WORK REQUIRED
Without the pictures, give every record again exactly.
----
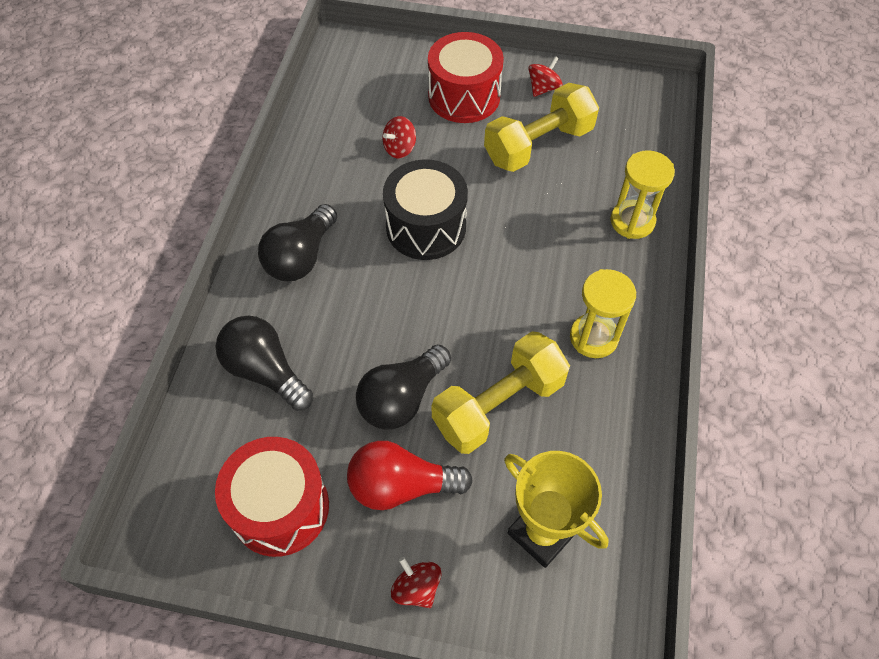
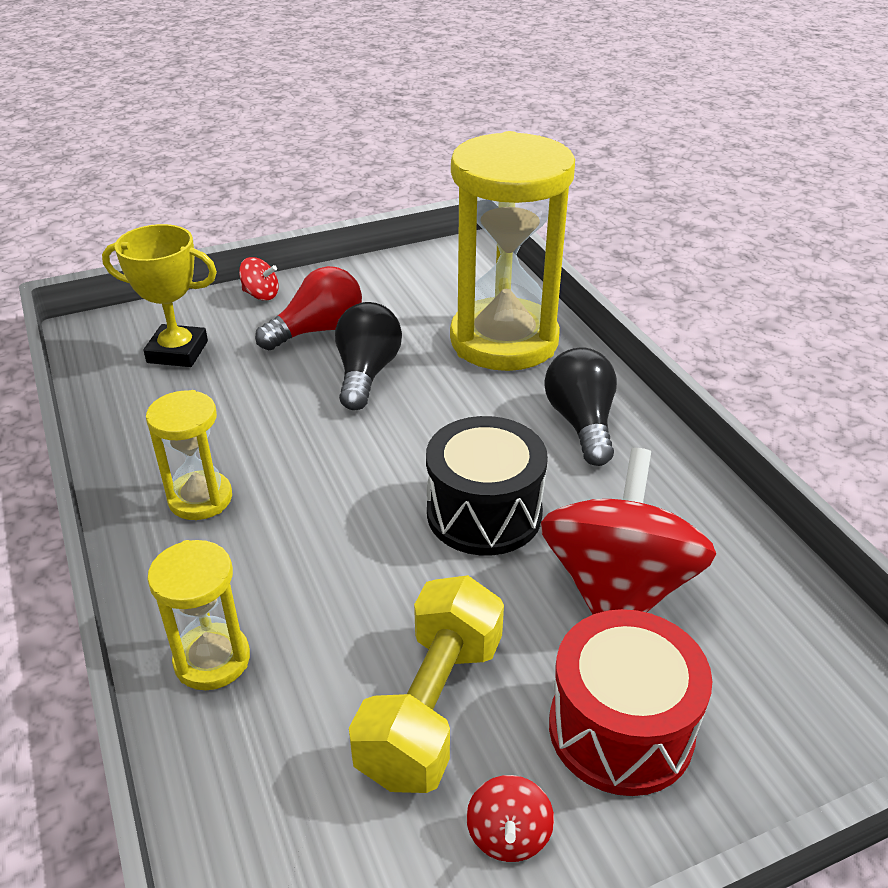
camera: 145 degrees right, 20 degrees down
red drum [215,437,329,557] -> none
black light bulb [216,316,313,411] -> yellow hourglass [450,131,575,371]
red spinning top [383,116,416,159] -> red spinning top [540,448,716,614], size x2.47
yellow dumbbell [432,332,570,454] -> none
----
ANSWER BOX
camera: 145 degrees right, 20 degrees down
red drum [215,437,329,557] -> none
black light bulb [216,316,313,411] -> yellow hourglass [450,131,575,371]
red spinning top [383,116,416,159] -> red spinning top [540,448,716,614], size x2.47
yellow dumbbell [432,332,570,454] -> none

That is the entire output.